• _Assignment_:
Take from the material every line containing the string "first" and copy it.

----

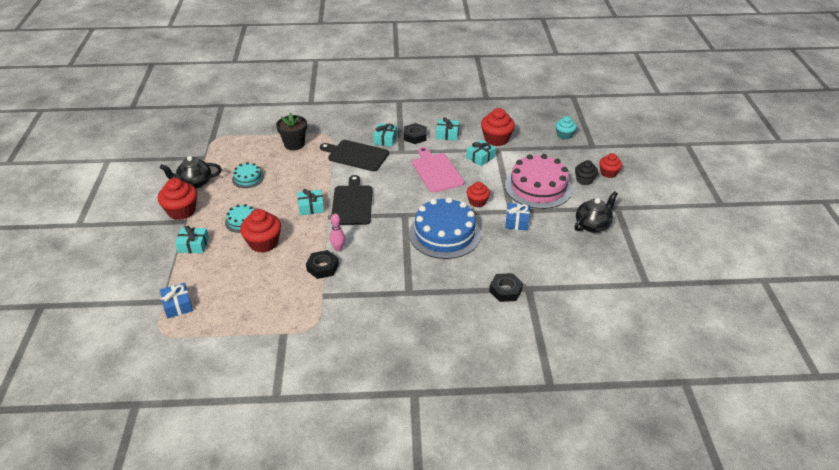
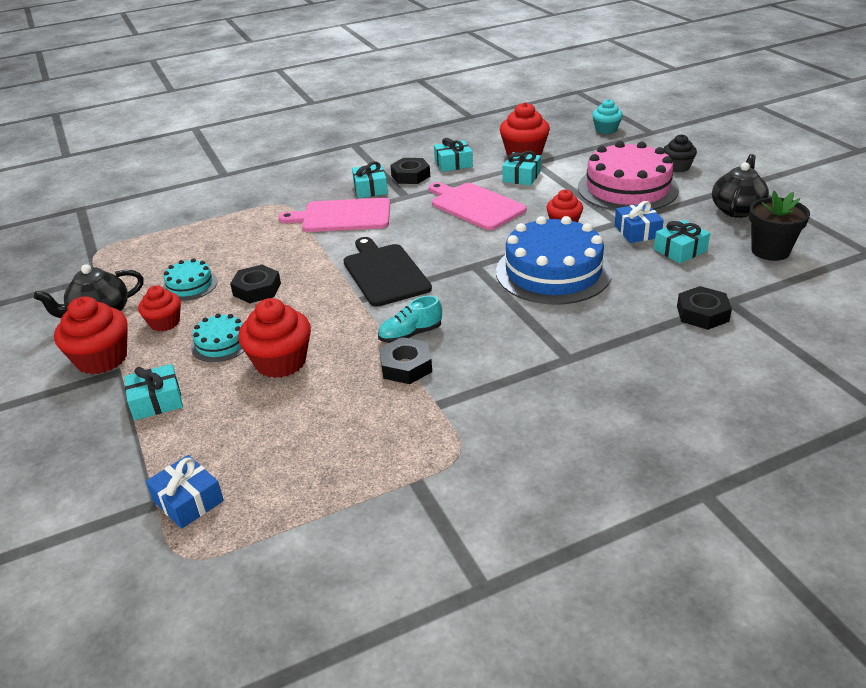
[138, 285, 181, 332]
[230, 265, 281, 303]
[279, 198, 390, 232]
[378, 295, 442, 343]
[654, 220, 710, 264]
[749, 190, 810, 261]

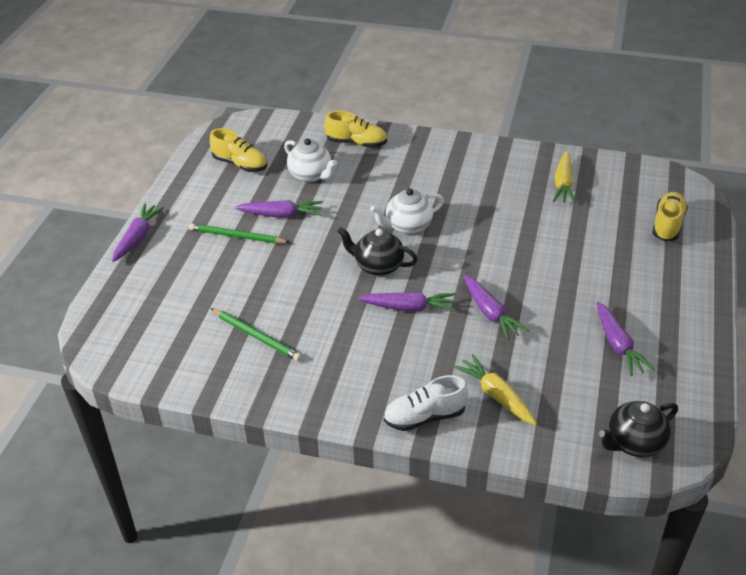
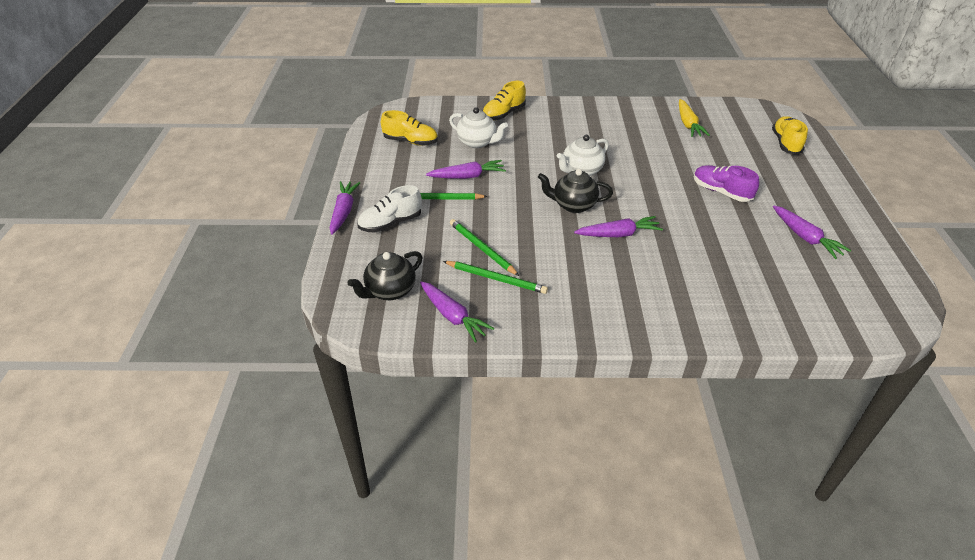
[347, 251, 422, 300]
[357, 185, 422, 232]
[420, 281, 495, 343]
[450, 219, 519, 276]
[483, 81, 526, 121]
[694, 165, 759, 202]
[453, 354, 537, 426] (first image)

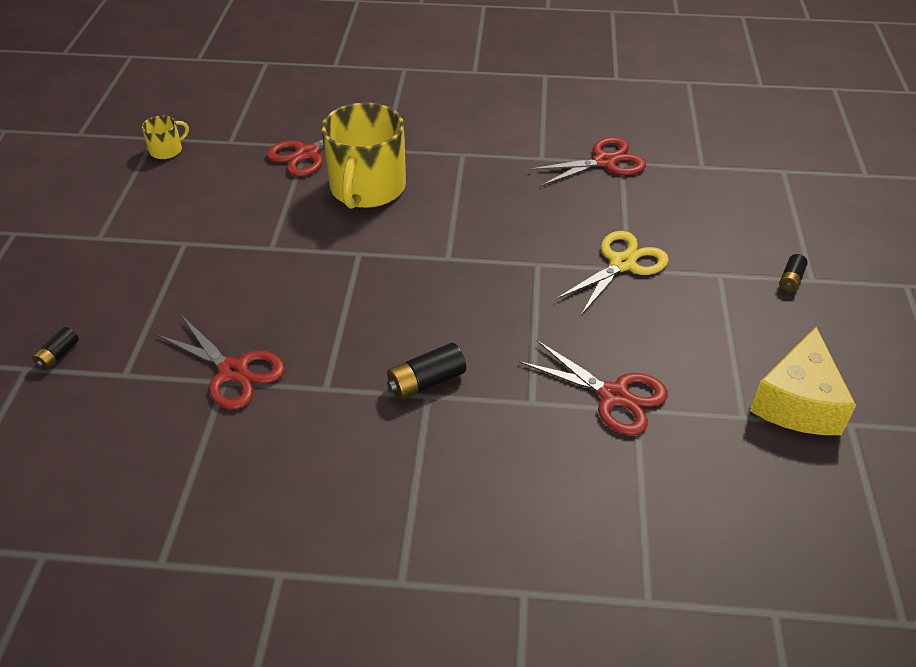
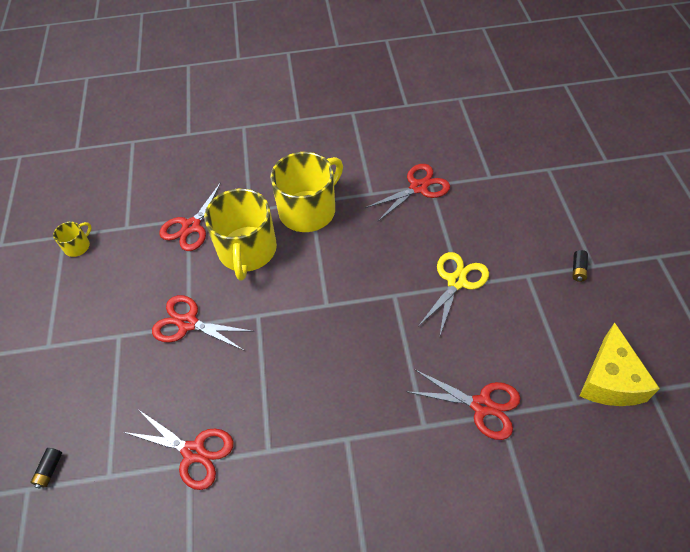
[152, 295, 255, 351]
[270, 152, 343, 232]
[387, 343, 466, 400] (first image)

----

• _Answer space_:
[453, 354, 537, 426] (first image)
[387, 343, 466, 400] (first image)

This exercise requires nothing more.